> _MATERIAL FOR THIS TASK_
****************************************
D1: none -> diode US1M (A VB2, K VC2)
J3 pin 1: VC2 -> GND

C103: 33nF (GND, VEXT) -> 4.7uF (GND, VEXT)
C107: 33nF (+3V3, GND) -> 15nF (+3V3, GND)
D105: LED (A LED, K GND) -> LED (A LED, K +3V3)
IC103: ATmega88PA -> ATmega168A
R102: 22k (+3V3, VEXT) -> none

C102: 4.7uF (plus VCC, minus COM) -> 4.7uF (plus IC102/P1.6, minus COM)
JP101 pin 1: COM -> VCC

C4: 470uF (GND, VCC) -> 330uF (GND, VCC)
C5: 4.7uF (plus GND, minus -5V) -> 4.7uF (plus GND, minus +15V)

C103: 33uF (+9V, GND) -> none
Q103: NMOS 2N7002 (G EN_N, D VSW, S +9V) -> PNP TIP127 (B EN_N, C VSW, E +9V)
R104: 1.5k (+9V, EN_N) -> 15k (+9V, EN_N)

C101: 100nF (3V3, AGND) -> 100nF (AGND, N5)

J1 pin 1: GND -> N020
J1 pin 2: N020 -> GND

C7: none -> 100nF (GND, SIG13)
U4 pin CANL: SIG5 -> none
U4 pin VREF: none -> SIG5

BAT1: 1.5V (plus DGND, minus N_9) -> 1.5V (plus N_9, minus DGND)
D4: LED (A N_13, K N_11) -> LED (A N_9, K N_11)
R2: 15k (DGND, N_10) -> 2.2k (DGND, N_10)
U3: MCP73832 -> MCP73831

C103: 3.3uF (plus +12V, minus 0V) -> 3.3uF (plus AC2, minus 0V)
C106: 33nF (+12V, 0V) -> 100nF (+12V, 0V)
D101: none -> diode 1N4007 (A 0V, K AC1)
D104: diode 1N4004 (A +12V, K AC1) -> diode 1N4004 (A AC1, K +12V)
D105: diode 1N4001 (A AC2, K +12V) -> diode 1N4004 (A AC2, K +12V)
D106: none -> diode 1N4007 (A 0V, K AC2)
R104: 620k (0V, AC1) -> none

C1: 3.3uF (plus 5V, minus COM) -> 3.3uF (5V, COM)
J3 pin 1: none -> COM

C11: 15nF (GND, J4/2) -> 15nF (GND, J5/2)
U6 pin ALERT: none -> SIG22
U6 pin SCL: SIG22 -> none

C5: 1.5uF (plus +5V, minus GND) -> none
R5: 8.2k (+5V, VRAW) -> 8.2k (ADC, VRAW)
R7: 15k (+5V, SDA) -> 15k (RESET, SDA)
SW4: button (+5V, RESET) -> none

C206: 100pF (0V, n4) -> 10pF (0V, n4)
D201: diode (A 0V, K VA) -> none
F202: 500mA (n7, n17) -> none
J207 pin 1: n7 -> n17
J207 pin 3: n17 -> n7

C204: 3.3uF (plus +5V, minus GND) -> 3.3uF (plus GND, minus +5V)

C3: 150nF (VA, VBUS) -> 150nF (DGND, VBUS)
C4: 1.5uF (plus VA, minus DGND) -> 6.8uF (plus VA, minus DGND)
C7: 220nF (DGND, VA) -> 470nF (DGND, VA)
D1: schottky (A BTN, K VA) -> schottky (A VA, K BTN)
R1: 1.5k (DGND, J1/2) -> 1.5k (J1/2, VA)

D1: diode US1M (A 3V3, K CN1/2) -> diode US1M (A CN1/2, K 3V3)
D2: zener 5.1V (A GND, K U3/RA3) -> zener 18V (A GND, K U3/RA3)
****************************************
Character for character, reproduce all of the lines above.

D1: none -> diode US1M (A VB2, K VC2)
J3 pin 1: VC2 -> GND

C103: 33nF (GND, VEXT) -> 4.7uF (GND, VEXT)
C107: 33nF (+3V3, GND) -> 15nF (+3V3, GND)
D105: LED (A LED, K GND) -> LED (A LED, K +3V3)
IC103: ATmega88PA -> ATmega168A
R102: 22k (+3V3, VEXT) -> none

C102: 4.7uF (plus VCC, minus COM) -> 4.7uF (plus IC102/P1.6, minus COM)
JP101 pin 1: COM -> VCC

C4: 470uF (GND, VCC) -> 330uF (GND, VCC)
C5: 4.7uF (plus GND, minus -5V) -> 4.7uF (plus GND, minus +15V)

C103: 33uF (+9V, GND) -> none
Q103: NMOS 2N7002 (G EN_N, D VSW, S +9V) -> PNP TIP127 (B EN_N, C VSW, E +9V)
R104: 1.5k (+9V, EN_N) -> 15k (+9V, EN_N)

C101: 100nF (3V3, AGND) -> 100nF (AGND, N5)

J1 pin 1: GND -> N020
J1 pin 2: N020 -> GND

C7: none -> 100nF (GND, SIG13)
U4 pin CANL: SIG5 -> none
U4 pin VREF: none -> SIG5

BAT1: 1.5V (plus DGND, minus N_9) -> 1.5V (plus N_9, minus DGND)
D4: LED (A N_13, K N_11) -> LED (A N_9, K N_11)
R2: 15k (DGND, N_10) -> 2.2k (DGND, N_10)
U3: MCP73832 -> MCP73831

C103: 3.3uF (plus +12V, minus 0V) -> 3.3uF (plus AC2, minus 0V)
C106: 33nF (+12V, 0V) -> 100nF (+12V, 0V)
D101: none -> diode 1N4007 (A 0V, K AC1)
D104: diode 1N4004 (A +12V, K AC1) -> diode 1N4004 (A AC1, K +12V)
D105: diode 1N4001 (A AC2, K +12V) -> diode 1N4004 (A AC2, K +12V)
D106: none -> diode 1N4007 (A 0V, K AC2)
R104: 620k (0V, AC1) -> none

C1: 3.3uF (plus 5V, minus COM) -> 3.3uF (5V, COM)
J3 pin 1: none -> COM

C11: 15nF (GND, J4/2) -> 15nF (GND, J5/2)
U6 pin ALERT: none -> SIG22
U6 pin SCL: SIG22 -> none

C5: 1.5uF (plus +5V, minus GND) -> none
R5: 8.2k (+5V, VRAW) -> 8.2k (ADC, VRAW)
R7: 15k (+5V, SDA) -> 15k (RESET, SDA)
SW4: button (+5V, RESET) -> none

C206: 100pF (0V, n4) -> 10pF (0V, n4)
D201: diode (A 0V, K VA) -> none
F202: 500mA (n7, n17) -> none
J207 pin 1: n7 -> n17
J207 pin 3: n17 -> n7

C204: 3.3uF (plus +5V, minus GND) -> 3.3uF (plus GND, minus +5V)

C3: 150nF (VA, VBUS) -> 150nF (DGND, VBUS)
C4: 1.5uF (plus VA, minus DGND) -> 6.8uF (plus VA, minus DGND)
C7: 220nF (DGND, VA) -> 470nF (DGND, VA)
D1: schottky (A BTN, K VA) -> schottky (A VA, K BTN)
R1: 1.5k (DGND, J1/2) -> 1.5k (J1/2, VA)

D1: diode US1M (A 3V3, K CN1/2) -> diode US1M (A CN1/2, K 3V3)
D2: zener 5.1V (A GND, K U3/RA3) -> zener 18V (A GND, K U3/RA3)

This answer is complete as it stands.